* _WHAT YOU HAVE TO DO_: Your answer must be exactly the lines from the one containing "none -> white 1x2 brick [99,145,161,212]" through the end of the material, both ends included, without pictures.

* _RECORDS SUPPLIED_:
▬▬▬▬▬▬▬▬▬▬

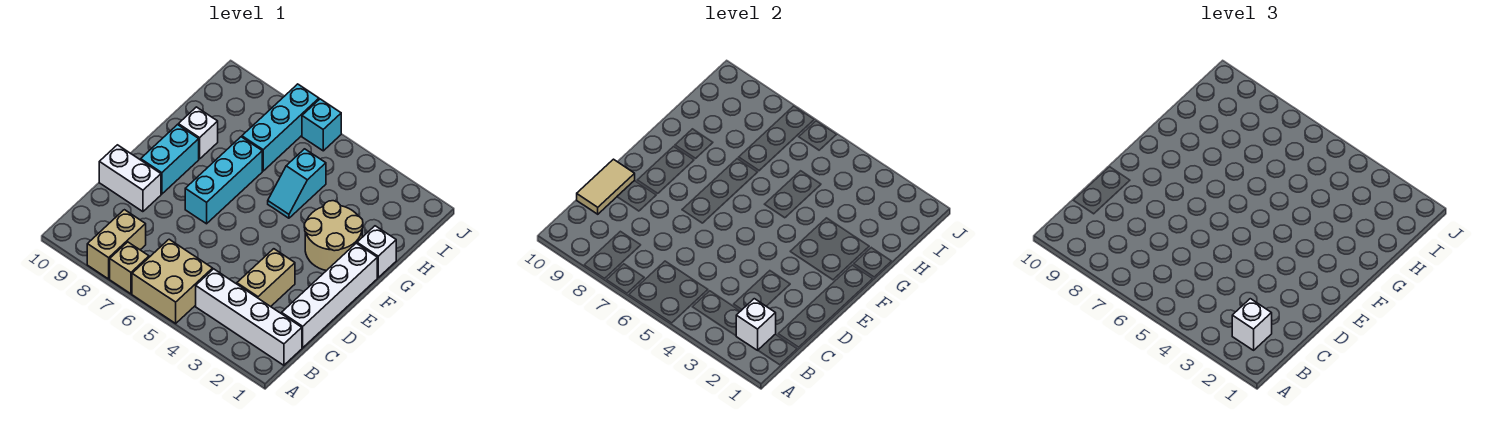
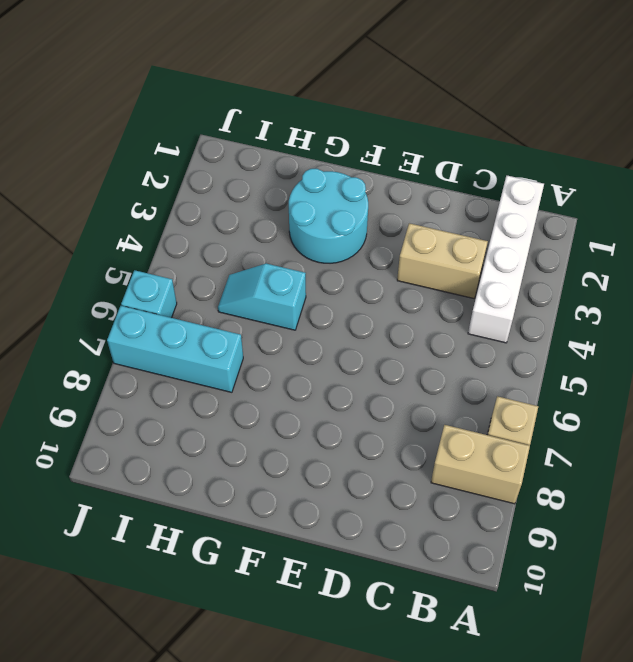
cyan 2x2 round brick [289,169,368,263] -> tan 2x2 round brick [304,201,363,271]
cyan 1x2 slope [218,264,306,330] -> cyan 1x2 slope turned to [268,149,326,218]
none -> tan 2x2 brick [132,239,213,323]
none -> white 1x4 brick [282,243,377,348]
none -> white 1x2 brick [99,145,161,212]

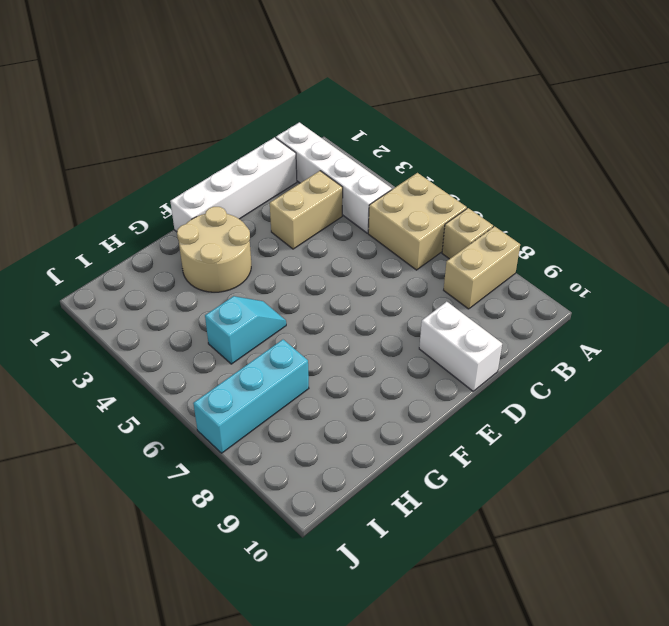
none -> cyan 1x3 brick [185,137,262,224]
none -> cyan 1x2 brick [141,125,199,194]
none -> white 1x1 brick [357,226,396,277]

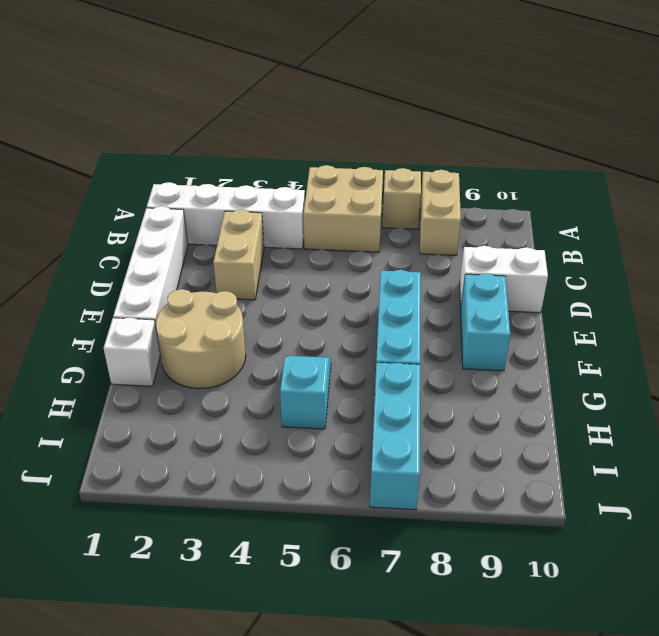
none -> white 1x1 brick [178,107,218,159]
none -> cyan 1x1 brick [302,99,341,151]
none -> white 1x1 brick [736,299,776,350]

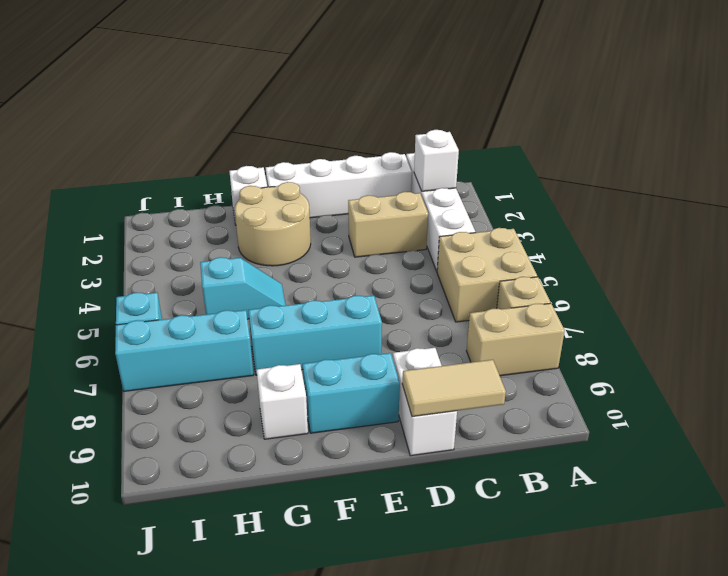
none -> white 1x1 brick [1232,299,1272,350]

▬▬▬▬▬▬▬▬▬▬

* _TASK ANSWER_:
none -> white 1x2 brick [99,145,161,212]

none -> cyan 1x3 brick [185,137,262,224]
none -> cyan 1x2 brick [141,125,199,194]
none -> white 1x1 brick [357,226,396,277]

none -> white 1x1 brick [178,107,218,159]
none -> cyan 1x1 brick [302,99,341,151]
none -> white 1x1 brick [736,299,776,350]

none -> white 1x1 brick [1232,299,1272,350]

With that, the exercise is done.